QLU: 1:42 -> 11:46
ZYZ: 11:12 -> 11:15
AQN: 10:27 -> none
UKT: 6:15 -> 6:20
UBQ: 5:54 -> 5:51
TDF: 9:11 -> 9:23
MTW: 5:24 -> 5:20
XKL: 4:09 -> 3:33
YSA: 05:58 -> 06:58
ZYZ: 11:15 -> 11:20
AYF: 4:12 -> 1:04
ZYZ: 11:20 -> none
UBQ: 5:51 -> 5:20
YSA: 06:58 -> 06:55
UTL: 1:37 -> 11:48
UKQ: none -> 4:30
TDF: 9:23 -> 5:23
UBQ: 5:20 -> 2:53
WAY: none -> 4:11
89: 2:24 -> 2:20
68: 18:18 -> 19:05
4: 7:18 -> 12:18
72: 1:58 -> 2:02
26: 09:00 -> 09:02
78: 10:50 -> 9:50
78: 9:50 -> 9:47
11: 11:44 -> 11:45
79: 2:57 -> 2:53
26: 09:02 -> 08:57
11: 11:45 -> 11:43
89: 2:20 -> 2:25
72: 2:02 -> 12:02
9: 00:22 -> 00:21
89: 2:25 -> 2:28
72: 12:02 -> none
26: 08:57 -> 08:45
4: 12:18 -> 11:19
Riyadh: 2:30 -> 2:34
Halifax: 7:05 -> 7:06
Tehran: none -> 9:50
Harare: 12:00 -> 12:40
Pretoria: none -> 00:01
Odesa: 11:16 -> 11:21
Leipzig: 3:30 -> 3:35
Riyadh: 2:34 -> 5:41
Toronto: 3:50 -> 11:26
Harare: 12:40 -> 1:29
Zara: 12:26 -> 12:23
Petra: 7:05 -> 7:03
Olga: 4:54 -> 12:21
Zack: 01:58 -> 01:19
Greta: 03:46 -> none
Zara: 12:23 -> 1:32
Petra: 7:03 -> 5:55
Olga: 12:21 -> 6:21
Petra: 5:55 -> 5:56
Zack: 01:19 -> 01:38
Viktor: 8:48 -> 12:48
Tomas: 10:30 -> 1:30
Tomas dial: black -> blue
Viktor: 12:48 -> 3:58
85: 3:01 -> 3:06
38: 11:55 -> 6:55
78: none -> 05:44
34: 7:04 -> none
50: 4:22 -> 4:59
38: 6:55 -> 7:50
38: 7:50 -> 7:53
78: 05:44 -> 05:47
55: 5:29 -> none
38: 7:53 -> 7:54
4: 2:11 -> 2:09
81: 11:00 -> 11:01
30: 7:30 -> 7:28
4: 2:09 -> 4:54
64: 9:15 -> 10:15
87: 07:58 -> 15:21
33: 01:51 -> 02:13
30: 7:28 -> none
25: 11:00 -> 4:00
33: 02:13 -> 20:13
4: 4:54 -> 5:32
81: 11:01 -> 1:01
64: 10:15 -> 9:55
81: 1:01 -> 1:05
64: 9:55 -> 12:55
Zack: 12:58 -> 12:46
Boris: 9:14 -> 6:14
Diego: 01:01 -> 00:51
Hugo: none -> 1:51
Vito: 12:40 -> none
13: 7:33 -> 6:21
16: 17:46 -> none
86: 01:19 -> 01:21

What you should do ▸ Copy every line of the records above with no changes.

Written response ▸
QLU: 1:42 -> 11:46
ZYZ: 11:12 -> 11:15
AQN: 10:27 -> none
UKT: 6:15 -> 6:20
UBQ: 5:54 -> 5:51
TDF: 9:11 -> 9:23
MTW: 5:24 -> 5:20
XKL: 4:09 -> 3:33
YSA: 05:58 -> 06:58
ZYZ: 11:15 -> 11:20
AYF: 4:12 -> 1:04
ZYZ: 11:20 -> none
UBQ: 5:51 -> 5:20
YSA: 06:58 -> 06:55
UTL: 1:37 -> 11:48
UKQ: none -> 4:30
TDF: 9:23 -> 5:23
UBQ: 5:20 -> 2:53
WAY: none -> 4:11
89: 2:24 -> 2:20
68: 18:18 -> 19:05
4: 7:18 -> 12:18
72: 1:58 -> 2:02
26: 09:00 -> 09:02
78: 10:50 -> 9:50
78: 9:50 -> 9:47
11: 11:44 -> 11:45
79: 2:57 -> 2:53
26: 09:02 -> 08:57
11: 11:45 -> 11:43
89: 2:20 -> 2:25
72: 2:02 -> 12:02
9: 00:22 -> 00:21
89: 2:25 -> 2:28
72: 12:02 -> none
26: 08:57 -> 08:45
4: 12:18 -> 11:19
Riyadh: 2:30 -> 2:34
Halifax: 7:05 -> 7:06
Tehran: none -> 9:50
Harare: 12:00 -> 12:40
Pretoria: none -> 00:01
Odesa: 11:16 -> 11:21
Leipzig: 3:30 -> 3:35
Riyadh: 2:34 -> 5:41
Toronto: 3:50 -> 11:26
Harare: 12:40 -> 1:29
Zara: 12:26 -> 12:23
Petra: 7:05 -> 7:03
Olga: 4:54 -> 12:21
Zack: 01:58 -> 01:19
Greta: 03:46 -> none
Zara: 12:23 -> 1:32
Petra: 7:03 -> 5:55
Olga: 12:21 -> 6:21
Petra: 5:55 -> 5:56
Zack: 01:19 -> 01:38
Viktor: 8:48 -> 12:48
Tomas: 10:30 -> 1:30
Tomas dial: black -> blue
Viktor: 12:48 -> 3:58
85: 3:01 -> 3:06
38: 11:55 -> 6:55
78: none -> 05:44
34: 7:04 -> none
50: 4:22 -> 4:59
38: 6:55 -> 7:50
38: 7:50 -> 7:53
78: 05:44 -> 05:47
55: 5:29 -> none
38: 7:53 -> 7:54
4: 2:11 -> 2:09
81: 11:00 -> 11:01
30: 7:30 -> 7:28
4: 2:09 -> 4:54
64: 9:15 -> 10:15
87: 07:58 -> 15:21
33: 01:51 -> 02:13
30: 7:28 -> none
25: 11:00 -> 4:00
33: 02:13 -> 20:13
4: 4:54 -> 5:32
81: 11:01 -> 1:01
64: 10:15 -> 9:55
81: 1:01 -> 1:05
64: 9:55 -> 12:55
Zack: 12:58 -> 12:46
Boris: 9:14 -> 6:14
Diego: 01:01 -> 00:51
Hugo: none -> 1:51
Vito: 12:40 -> none
13: 7:33 -> 6:21
16: 17:46 -> none
86: 01:19 -> 01:21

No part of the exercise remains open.